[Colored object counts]

┌────────

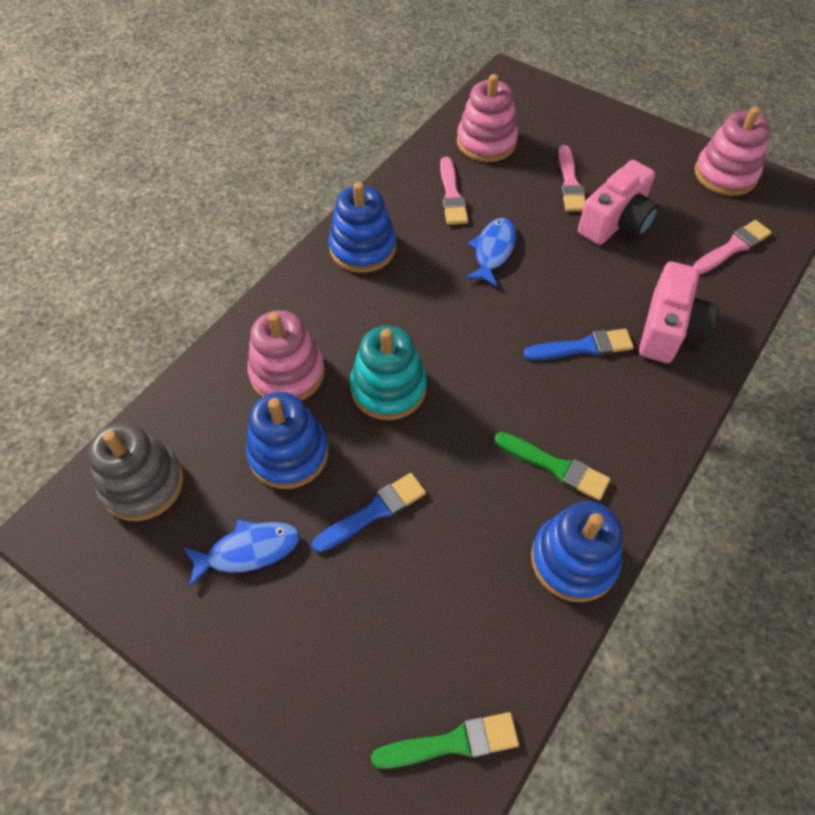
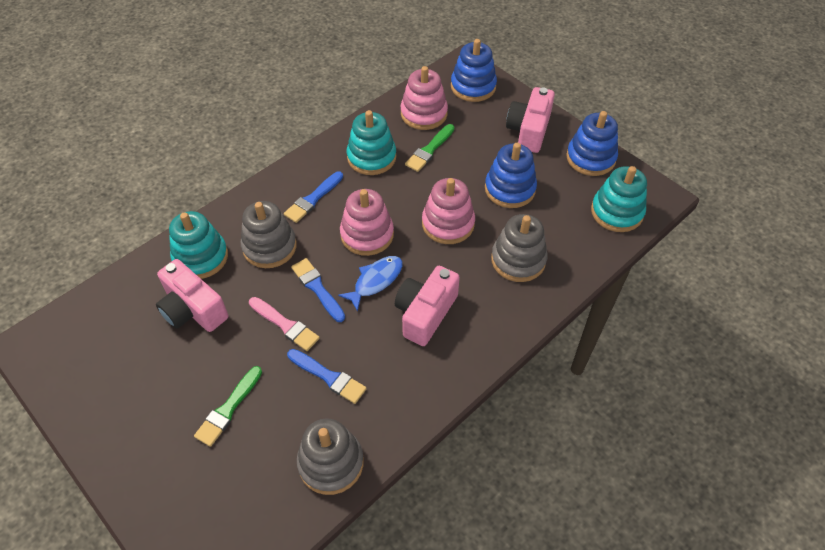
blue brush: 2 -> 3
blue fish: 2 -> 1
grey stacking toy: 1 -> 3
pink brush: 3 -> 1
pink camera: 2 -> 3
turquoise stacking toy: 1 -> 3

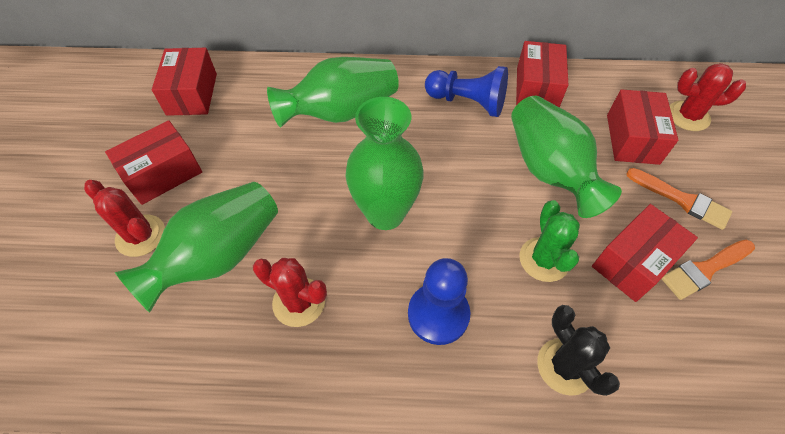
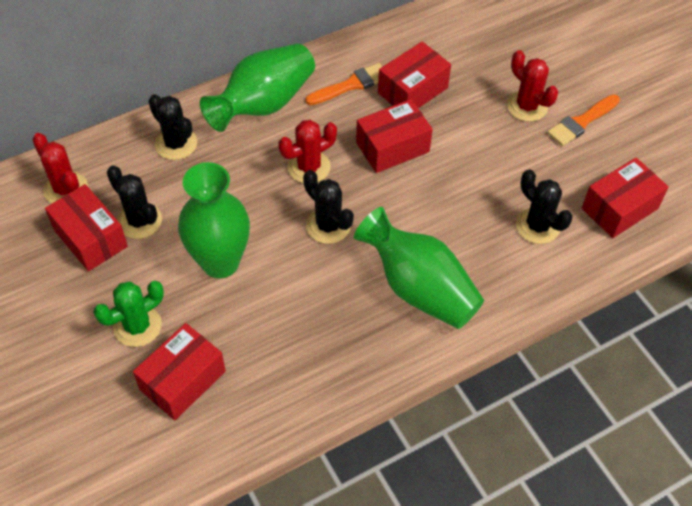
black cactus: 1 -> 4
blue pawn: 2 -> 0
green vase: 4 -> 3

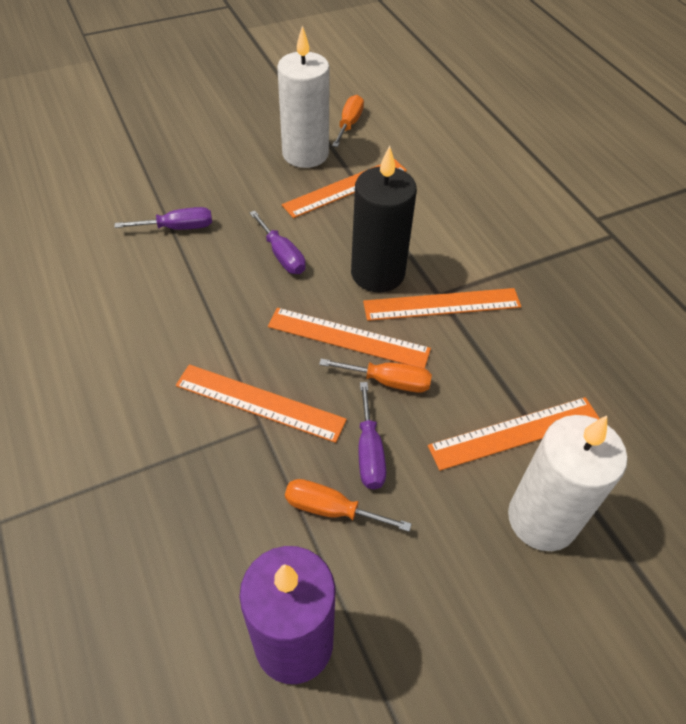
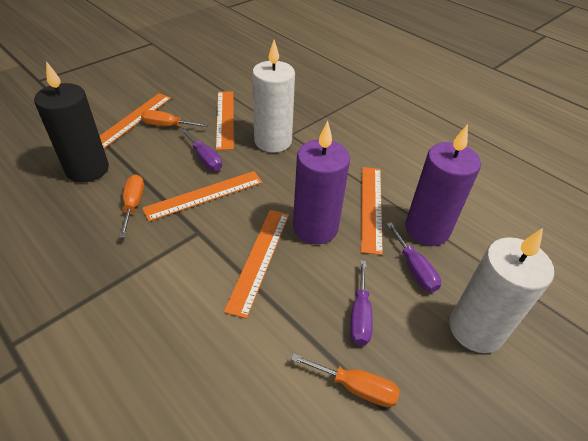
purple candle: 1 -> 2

└────────

§ **Task requirements**
Copy each line from the records above that includes the string "blue".

§ **Task solution**
blue brush: 2 -> 3
blue fish: 2 -> 1
blue pawn: 2 -> 0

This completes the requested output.